RECORD SET: Begin

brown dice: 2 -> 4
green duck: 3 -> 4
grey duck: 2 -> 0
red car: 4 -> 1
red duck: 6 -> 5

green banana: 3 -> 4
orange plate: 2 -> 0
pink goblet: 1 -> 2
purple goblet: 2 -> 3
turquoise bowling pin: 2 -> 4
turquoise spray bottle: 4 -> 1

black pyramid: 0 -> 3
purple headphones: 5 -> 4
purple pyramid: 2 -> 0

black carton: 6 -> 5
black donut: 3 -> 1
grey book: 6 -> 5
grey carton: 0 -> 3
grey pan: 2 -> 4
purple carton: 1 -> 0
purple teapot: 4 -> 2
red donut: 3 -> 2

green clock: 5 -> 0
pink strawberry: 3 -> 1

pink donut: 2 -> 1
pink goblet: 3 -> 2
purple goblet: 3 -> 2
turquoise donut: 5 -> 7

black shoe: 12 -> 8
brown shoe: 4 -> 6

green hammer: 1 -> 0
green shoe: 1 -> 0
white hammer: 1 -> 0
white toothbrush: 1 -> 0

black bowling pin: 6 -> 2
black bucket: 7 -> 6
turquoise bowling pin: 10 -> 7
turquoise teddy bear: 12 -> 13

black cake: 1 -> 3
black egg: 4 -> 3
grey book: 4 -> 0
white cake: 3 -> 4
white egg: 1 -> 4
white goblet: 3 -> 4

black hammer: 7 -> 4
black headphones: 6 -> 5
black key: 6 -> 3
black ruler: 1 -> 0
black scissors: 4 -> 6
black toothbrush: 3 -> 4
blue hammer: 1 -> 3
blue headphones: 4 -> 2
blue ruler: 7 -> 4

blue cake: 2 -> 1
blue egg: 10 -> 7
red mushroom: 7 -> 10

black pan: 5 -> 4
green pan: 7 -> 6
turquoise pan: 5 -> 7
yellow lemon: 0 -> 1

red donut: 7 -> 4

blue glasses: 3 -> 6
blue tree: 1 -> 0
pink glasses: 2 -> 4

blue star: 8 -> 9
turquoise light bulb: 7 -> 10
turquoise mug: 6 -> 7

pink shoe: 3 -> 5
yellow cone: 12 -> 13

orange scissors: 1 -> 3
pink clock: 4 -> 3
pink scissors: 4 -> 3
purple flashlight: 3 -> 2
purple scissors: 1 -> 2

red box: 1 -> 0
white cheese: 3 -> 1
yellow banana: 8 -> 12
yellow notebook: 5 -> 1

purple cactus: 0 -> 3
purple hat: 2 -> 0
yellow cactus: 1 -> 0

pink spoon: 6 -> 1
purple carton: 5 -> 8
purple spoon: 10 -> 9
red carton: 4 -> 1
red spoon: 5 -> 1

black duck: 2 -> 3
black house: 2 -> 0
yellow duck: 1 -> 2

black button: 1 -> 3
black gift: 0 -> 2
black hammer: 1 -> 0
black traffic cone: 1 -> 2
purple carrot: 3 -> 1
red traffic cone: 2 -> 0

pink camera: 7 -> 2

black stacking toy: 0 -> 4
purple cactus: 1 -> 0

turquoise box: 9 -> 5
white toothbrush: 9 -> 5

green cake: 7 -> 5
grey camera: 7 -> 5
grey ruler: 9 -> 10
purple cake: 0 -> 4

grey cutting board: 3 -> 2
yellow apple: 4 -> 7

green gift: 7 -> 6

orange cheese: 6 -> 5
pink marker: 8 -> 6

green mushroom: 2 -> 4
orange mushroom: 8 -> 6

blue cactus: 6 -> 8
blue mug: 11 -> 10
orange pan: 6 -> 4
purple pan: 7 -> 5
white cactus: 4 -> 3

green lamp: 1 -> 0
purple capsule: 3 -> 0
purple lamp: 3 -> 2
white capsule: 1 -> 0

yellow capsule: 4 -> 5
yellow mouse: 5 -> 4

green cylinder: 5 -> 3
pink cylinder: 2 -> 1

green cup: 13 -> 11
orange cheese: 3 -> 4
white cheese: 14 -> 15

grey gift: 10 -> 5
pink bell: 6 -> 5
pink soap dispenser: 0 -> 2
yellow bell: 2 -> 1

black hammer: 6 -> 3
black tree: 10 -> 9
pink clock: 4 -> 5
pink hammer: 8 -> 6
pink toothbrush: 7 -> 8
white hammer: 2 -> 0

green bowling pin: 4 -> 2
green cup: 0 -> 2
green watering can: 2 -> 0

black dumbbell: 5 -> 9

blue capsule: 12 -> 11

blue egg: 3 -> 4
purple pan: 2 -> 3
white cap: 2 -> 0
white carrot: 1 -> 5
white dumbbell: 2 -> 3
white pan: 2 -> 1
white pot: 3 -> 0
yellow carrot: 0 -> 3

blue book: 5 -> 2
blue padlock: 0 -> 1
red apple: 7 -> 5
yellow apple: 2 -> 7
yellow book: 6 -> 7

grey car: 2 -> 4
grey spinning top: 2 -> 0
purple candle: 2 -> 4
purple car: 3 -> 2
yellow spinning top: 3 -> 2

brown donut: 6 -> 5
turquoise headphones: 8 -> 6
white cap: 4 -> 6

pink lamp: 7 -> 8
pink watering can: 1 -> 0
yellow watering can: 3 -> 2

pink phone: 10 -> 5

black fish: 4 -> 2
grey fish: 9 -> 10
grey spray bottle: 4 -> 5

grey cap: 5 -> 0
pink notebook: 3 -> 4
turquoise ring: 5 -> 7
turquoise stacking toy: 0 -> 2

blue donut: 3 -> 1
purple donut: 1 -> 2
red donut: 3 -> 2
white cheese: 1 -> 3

RECORD SET: End

--- TASK GOAL ---
The lines above, from the first through the one containing "grey pan: 2 -> 4", must be restated word for word, with nothing added.

--- COMPLETED EXERCISE ---
brown dice: 2 -> 4
green duck: 3 -> 4
grey duck: 2 -> 0
red car: 4 -> 1
red duck: 6 -> 5

green banana: 3 -> 4
orange plate: 2 -> 0
pink goblet: 1 -> 2
purple goblet: 2 -> 3
turquoise bowling pin: 2 -> 4
turquoise spray bottle: 4 -> 1

black pyramid: 0 -> 3
purple headphones: 5 -> 4
purple pyramid: 2 -> 0

black carton: 6 -> 5
black donut: 3 -> 1
grey book: 6 -> 5
grey carton: 0 -> 3
grey pan: 2 -> 4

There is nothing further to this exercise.